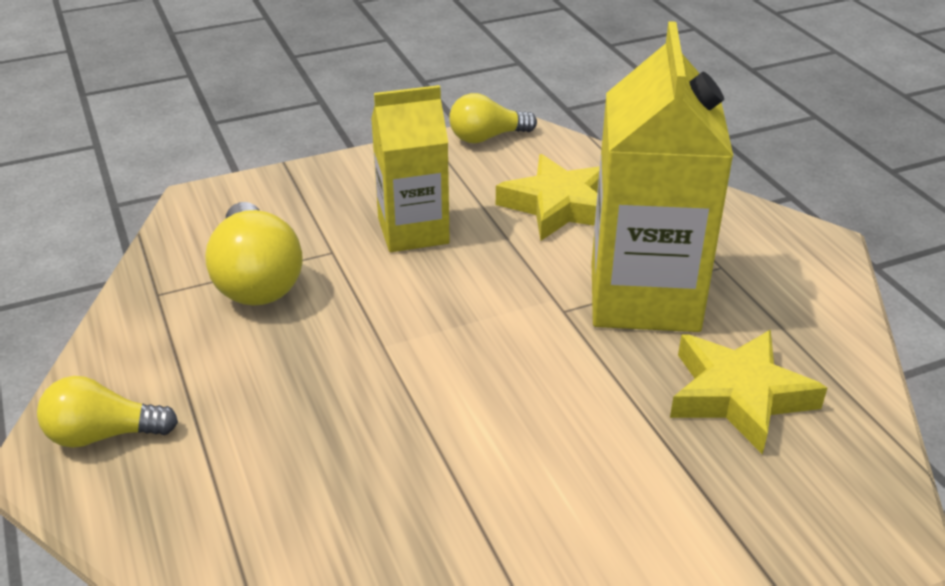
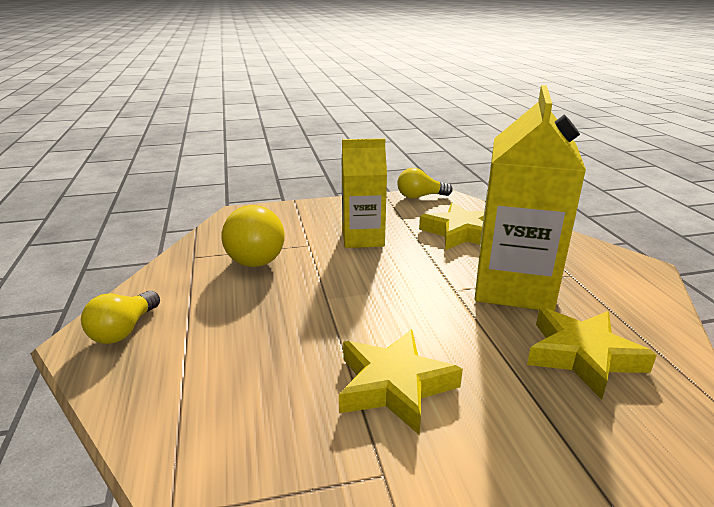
camera: 10 degrees right, 10 degrees down
(103, 435) = (124, 330): yellow light bulb -> yellow light bulb turned 75 degrees counterclockwise
(505, 469) = (394, 385): none -> yellow star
- - - -
◆ **YOUR ASSIGNMENT**:
Lines with the word "yellow" in them: report all of these from the listing above.

◆ **RESPONSE TO THE EXERCISE**:
(103, 435) = (124, 330): yellow light bulb -> yellow light bulb turned 75 degrees counterclockwise
(505, 469) = (394, 385): none -> yellow star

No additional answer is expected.